## Problem to solve
Going through the entries below, tally the lines that hold the word "none" and state the result alone.

## Information supplied
▼

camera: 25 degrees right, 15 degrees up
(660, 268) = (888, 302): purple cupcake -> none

▲
▼

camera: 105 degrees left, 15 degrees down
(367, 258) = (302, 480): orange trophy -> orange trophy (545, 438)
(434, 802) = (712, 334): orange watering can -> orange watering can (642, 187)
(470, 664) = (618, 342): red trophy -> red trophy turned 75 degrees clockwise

▲
▼

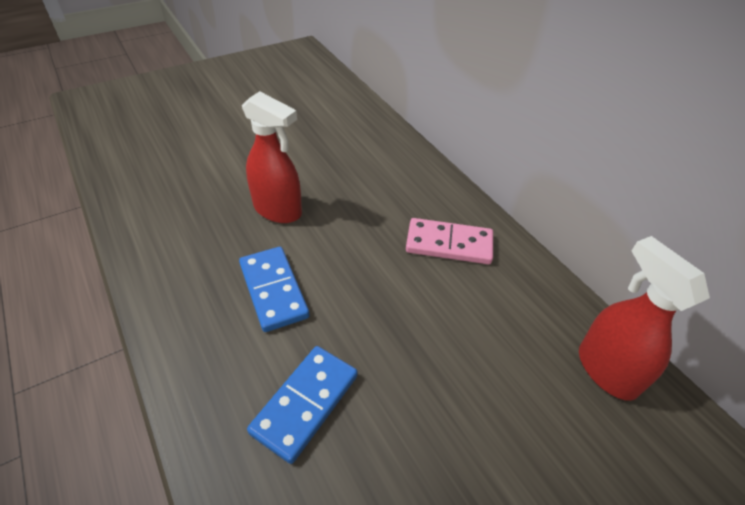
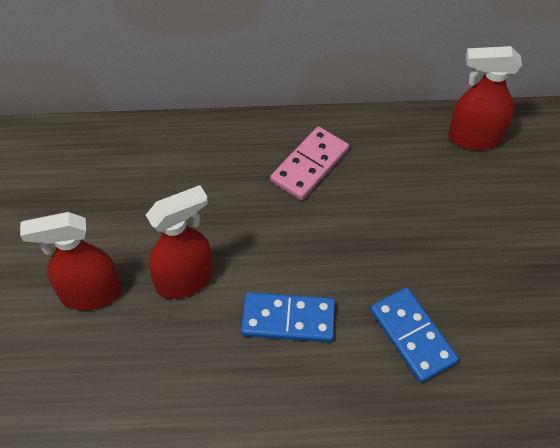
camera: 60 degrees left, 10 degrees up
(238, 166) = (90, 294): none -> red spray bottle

▲

## Response
2